Object state comparisons
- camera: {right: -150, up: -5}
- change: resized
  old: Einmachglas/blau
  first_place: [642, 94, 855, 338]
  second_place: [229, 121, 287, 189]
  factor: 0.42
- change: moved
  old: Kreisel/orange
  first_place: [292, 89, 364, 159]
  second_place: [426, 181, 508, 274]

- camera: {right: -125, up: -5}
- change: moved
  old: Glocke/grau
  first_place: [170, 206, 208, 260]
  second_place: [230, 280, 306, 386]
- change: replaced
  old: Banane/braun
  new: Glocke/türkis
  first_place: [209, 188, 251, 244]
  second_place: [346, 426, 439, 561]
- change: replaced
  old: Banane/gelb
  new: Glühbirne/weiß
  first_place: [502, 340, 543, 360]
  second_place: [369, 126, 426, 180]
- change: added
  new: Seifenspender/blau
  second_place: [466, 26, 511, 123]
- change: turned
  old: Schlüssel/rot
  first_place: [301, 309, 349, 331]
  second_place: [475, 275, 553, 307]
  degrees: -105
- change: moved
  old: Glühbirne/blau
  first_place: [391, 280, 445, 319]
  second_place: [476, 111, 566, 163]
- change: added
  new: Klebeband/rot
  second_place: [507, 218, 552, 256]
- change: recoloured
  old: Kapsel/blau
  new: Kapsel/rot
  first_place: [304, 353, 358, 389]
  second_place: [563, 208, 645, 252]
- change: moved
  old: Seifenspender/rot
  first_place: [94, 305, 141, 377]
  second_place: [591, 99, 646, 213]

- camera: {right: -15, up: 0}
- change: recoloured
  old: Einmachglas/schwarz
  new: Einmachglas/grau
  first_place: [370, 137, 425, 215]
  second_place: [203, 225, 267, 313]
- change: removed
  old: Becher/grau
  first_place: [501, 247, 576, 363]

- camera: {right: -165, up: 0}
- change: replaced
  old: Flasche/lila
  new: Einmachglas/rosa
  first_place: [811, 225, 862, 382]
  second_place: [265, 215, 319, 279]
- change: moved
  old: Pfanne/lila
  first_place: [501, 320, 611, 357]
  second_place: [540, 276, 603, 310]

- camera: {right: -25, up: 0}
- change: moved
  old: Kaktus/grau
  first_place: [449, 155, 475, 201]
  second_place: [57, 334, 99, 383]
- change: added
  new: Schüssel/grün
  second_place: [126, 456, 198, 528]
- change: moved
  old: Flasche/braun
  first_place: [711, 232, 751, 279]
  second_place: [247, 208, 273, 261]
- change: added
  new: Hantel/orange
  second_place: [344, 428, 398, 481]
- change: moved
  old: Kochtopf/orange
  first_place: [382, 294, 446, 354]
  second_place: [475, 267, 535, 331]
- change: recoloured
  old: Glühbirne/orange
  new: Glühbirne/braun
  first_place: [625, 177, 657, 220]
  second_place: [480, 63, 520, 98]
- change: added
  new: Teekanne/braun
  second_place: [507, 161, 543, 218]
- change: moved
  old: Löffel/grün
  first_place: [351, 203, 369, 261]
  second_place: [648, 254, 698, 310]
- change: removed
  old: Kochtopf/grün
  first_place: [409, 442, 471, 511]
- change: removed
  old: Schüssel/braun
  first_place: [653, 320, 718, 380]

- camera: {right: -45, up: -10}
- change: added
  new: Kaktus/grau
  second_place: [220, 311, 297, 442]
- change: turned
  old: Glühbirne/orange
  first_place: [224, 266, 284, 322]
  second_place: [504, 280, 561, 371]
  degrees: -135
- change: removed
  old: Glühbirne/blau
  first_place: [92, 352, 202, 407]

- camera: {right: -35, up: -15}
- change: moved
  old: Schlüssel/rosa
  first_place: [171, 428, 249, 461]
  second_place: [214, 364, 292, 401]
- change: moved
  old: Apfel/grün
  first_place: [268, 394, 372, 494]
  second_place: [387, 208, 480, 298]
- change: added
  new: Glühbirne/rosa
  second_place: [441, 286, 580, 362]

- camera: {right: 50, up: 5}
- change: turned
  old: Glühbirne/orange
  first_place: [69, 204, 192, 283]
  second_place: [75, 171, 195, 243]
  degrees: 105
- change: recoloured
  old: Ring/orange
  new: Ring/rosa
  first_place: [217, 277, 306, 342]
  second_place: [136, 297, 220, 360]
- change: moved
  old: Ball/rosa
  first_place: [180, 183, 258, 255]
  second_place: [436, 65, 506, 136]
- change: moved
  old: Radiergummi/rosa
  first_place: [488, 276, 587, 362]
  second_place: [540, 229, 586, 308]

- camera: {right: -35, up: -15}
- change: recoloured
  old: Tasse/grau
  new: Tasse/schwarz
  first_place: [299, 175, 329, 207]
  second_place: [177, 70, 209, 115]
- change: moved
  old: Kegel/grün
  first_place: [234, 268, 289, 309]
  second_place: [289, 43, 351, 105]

-- Task objective --
Each line above that has the word "braun" should be copied.

-- Answer section --
  old: Banane/braun
  old: Flasche/braun
  new: Glühbirne/braun
  new: Teekanne/braun
  old: Schüssel/braun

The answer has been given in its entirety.